• _Task item_
Restrict the output to the lines below starting at the one that contains "orange cheese [250,433,314,513] -> none" and ending at the one that contains "blue fish [404,261,470,352]", and restate them word for word, both ends included.

• _Records for the exercise_
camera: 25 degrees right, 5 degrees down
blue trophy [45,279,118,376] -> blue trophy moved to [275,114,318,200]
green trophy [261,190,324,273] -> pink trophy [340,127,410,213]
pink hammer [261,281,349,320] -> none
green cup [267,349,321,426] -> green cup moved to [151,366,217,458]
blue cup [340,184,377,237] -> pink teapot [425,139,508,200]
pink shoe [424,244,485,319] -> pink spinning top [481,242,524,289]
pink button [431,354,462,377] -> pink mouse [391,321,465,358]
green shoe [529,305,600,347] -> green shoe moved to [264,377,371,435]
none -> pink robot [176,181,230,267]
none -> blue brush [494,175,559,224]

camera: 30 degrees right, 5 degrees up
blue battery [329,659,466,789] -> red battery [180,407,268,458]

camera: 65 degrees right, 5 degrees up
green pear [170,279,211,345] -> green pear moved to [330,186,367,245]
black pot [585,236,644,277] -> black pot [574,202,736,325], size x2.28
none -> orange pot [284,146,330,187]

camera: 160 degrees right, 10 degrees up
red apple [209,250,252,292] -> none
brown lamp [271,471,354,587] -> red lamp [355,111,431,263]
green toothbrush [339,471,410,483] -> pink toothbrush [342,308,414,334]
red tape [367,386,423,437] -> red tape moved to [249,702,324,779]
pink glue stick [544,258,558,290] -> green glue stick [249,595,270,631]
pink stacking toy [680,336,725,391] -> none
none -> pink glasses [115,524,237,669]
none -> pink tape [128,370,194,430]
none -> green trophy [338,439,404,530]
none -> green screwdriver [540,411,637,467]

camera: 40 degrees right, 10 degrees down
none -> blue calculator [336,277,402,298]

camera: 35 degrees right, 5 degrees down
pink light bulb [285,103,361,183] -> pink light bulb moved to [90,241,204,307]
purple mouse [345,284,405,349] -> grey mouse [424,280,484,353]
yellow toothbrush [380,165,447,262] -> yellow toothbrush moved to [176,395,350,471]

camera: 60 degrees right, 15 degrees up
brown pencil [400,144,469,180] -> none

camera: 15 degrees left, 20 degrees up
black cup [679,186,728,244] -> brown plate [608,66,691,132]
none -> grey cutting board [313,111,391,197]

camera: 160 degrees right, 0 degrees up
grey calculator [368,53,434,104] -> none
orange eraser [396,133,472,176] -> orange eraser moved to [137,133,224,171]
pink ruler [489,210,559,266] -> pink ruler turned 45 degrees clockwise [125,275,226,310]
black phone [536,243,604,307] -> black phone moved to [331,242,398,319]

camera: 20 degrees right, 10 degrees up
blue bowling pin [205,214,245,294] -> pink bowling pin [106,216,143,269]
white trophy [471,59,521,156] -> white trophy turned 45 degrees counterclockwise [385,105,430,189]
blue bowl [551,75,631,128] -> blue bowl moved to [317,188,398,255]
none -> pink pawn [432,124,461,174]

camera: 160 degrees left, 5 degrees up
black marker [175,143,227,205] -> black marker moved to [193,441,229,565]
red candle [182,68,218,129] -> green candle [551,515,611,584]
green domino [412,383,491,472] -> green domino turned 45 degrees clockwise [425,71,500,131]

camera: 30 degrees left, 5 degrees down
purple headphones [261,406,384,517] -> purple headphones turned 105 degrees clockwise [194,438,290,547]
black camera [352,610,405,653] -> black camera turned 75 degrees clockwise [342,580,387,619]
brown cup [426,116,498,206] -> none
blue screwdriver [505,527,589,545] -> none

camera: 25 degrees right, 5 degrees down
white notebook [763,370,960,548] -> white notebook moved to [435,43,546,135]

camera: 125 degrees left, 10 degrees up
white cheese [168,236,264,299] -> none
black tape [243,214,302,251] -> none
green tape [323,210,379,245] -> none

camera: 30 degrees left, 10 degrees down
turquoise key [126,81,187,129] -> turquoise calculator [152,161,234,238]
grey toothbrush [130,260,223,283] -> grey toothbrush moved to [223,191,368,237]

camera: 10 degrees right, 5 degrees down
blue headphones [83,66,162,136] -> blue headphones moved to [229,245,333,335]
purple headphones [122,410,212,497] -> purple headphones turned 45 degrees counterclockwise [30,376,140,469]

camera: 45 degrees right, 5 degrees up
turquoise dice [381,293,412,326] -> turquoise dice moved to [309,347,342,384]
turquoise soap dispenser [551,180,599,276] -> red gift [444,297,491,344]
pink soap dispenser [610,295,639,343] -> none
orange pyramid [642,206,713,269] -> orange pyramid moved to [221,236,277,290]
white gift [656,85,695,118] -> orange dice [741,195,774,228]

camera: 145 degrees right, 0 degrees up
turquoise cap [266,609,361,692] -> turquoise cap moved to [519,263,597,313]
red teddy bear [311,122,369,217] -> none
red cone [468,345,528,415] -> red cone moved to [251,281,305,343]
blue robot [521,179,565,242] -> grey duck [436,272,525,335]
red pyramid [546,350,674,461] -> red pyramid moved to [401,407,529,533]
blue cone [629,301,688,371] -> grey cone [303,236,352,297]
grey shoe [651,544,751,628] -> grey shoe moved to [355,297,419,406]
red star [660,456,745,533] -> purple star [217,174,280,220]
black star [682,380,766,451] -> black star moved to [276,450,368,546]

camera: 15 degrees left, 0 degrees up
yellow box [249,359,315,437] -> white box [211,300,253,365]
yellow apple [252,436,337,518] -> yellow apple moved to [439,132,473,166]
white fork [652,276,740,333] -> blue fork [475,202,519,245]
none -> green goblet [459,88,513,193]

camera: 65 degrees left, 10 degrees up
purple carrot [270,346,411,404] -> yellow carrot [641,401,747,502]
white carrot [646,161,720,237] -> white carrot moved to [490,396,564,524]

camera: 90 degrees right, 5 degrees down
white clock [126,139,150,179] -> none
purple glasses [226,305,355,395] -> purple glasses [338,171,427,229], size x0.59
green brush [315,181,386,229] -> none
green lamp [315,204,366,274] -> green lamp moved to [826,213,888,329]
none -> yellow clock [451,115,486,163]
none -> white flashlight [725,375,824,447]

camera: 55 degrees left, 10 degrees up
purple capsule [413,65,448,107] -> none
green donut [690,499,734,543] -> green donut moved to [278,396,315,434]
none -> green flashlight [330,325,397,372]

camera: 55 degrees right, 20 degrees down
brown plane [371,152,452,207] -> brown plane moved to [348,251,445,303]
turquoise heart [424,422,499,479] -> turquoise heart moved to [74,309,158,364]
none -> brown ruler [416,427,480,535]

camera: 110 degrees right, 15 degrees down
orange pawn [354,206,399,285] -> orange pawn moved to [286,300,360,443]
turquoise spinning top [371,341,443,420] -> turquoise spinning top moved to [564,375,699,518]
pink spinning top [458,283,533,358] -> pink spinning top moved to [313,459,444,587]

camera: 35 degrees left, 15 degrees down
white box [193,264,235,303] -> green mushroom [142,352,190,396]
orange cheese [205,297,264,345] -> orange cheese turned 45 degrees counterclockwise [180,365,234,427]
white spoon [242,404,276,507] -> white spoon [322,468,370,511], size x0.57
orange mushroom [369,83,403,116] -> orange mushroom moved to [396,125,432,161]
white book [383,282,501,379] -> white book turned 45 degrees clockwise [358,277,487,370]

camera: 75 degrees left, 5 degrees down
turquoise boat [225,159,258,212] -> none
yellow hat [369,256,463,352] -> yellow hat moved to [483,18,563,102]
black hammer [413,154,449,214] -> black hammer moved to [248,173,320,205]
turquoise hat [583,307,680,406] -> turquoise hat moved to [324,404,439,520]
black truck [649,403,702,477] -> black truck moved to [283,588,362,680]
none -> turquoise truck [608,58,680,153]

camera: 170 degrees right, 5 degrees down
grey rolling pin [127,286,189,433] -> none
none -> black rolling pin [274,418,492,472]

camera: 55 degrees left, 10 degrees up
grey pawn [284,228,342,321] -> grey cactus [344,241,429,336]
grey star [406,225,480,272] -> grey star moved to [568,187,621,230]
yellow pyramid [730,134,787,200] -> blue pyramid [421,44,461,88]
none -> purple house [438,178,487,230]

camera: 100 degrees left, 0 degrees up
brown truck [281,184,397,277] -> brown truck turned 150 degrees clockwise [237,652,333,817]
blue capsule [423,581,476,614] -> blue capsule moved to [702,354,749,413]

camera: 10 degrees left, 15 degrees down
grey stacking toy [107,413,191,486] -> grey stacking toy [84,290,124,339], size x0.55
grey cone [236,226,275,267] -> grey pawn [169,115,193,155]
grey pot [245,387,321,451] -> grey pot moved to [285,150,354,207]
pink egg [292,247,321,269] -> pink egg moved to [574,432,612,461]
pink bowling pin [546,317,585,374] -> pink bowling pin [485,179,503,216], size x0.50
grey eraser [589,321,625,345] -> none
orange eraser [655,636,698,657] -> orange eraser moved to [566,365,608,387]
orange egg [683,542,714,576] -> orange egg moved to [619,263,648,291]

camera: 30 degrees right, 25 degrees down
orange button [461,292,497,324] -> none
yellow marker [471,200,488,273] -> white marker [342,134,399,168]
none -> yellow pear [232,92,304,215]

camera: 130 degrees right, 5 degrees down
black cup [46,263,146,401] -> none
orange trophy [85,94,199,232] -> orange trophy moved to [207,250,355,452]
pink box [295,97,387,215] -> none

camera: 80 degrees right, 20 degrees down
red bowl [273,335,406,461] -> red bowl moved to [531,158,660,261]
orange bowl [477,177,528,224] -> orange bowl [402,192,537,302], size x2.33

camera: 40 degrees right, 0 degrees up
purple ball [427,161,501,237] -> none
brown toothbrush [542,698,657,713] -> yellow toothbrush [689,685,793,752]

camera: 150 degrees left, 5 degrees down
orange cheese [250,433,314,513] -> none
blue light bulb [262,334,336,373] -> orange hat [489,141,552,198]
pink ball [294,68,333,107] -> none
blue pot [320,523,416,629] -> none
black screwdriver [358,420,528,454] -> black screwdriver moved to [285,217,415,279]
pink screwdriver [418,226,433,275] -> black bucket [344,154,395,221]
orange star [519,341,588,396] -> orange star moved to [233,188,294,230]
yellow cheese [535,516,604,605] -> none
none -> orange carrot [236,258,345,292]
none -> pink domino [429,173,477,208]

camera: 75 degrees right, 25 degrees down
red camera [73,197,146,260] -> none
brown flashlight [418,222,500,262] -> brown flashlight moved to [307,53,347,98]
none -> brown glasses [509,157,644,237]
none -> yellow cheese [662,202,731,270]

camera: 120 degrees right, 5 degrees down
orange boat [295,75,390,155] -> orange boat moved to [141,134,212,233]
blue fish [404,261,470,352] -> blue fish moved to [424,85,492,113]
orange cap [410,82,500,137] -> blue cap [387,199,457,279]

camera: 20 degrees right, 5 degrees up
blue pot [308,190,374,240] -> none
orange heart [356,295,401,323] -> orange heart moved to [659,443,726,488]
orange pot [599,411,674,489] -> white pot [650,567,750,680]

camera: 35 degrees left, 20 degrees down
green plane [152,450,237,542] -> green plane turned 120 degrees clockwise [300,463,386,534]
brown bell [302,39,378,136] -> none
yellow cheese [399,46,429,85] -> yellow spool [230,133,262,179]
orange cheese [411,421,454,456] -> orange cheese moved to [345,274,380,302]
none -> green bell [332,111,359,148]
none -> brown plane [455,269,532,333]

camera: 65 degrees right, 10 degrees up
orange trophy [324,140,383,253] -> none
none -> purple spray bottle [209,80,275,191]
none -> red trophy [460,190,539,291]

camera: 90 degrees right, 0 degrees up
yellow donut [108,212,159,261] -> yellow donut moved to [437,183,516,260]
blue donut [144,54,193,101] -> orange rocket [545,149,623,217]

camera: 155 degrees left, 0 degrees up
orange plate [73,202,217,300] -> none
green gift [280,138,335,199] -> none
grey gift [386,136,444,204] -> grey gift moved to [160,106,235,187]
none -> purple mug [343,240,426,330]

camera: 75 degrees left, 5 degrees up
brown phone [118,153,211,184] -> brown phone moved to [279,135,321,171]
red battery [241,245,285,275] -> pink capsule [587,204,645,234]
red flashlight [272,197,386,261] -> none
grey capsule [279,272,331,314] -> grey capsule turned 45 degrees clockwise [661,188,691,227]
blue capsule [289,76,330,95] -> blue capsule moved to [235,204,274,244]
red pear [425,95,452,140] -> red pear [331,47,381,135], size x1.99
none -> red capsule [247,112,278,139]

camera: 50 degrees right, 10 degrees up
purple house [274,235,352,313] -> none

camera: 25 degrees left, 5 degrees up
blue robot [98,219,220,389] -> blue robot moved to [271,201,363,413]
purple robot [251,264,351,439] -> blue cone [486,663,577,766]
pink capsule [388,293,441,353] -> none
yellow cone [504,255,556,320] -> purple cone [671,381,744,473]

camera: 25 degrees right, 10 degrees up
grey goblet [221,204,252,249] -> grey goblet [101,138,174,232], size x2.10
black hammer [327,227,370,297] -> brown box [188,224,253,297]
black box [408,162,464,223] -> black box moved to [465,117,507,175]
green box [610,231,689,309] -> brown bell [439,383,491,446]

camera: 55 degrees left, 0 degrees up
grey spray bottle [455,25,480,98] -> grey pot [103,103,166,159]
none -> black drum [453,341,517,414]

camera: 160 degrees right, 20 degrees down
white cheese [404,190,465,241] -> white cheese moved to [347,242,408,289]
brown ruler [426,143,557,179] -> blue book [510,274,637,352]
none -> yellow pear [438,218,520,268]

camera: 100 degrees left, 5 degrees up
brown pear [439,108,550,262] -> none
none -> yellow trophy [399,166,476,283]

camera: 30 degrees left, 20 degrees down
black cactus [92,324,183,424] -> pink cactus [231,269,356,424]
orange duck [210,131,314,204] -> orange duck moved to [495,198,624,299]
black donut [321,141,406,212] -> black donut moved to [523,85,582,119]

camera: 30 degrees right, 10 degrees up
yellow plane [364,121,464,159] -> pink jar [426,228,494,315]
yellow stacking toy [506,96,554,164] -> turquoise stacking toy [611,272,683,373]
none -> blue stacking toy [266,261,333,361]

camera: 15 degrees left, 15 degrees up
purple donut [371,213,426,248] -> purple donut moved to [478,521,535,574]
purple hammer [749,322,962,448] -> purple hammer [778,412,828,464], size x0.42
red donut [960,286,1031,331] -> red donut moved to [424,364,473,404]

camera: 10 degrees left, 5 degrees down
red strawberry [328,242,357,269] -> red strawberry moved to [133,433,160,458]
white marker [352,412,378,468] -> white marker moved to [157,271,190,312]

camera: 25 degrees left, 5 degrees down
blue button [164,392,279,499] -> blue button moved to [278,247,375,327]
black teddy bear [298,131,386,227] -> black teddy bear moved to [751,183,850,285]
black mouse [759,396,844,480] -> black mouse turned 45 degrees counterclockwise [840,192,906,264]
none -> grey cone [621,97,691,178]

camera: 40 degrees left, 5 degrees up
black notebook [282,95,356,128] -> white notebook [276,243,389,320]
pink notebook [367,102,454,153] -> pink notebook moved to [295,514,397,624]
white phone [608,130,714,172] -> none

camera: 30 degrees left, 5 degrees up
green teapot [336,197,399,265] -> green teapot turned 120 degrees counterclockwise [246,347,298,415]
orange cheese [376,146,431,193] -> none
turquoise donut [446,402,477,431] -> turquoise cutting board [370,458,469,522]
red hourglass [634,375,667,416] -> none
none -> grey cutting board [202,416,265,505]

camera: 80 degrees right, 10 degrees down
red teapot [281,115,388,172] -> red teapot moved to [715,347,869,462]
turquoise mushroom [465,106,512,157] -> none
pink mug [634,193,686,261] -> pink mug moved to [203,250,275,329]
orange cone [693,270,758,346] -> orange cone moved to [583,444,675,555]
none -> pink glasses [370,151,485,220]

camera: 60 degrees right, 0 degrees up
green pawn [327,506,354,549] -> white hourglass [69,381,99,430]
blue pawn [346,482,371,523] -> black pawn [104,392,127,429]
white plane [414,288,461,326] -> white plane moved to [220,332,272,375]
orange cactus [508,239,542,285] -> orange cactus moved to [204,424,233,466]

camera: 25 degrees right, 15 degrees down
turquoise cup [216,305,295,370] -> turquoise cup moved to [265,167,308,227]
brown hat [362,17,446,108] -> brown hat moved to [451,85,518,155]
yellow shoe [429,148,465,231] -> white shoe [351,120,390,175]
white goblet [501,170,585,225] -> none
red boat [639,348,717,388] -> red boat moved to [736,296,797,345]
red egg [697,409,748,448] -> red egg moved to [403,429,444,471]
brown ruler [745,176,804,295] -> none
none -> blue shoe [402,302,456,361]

• _Expected output_
orange cheese [250,433,314,513] -> none
blue light bulb [262,334,336,373] -> orange hat [489,141,552,198]
pink ball [294,68,333,107] -> none
blue pot [320,523,416,629] -> none
black screwdriver [358,420,528,454] -> black screwdriver moved to [285,217,415,279]
pink screwdriver [418,226,433,275] -> black bucket [344,154,395,221]
orange star [519,341,588,396] -> orange star moved to [233,188,294,230]
yellow cheese [535,516,604,605] -> none
none -> orange carrot [236,258,345,292]
none -> pink domino [429,173,477,208]

camera: 75 degrees right, 25 degrees down
red camera [73,197,146,260] -> none
brown flashlight [418,222,500,262] -> brown flashlight moved to [307,53,347,98]
none -> brown glasses [509,157,644,237]
none -> yellow cheese [662,202,731,270]

camera: 120 degrees right, 5 degrees down
orange boat [295,75,390,155] -> orange boat moved to [141,134,212,233]
blue fish [404,261,470,352] -> blue fish moved to [424,85,492,113]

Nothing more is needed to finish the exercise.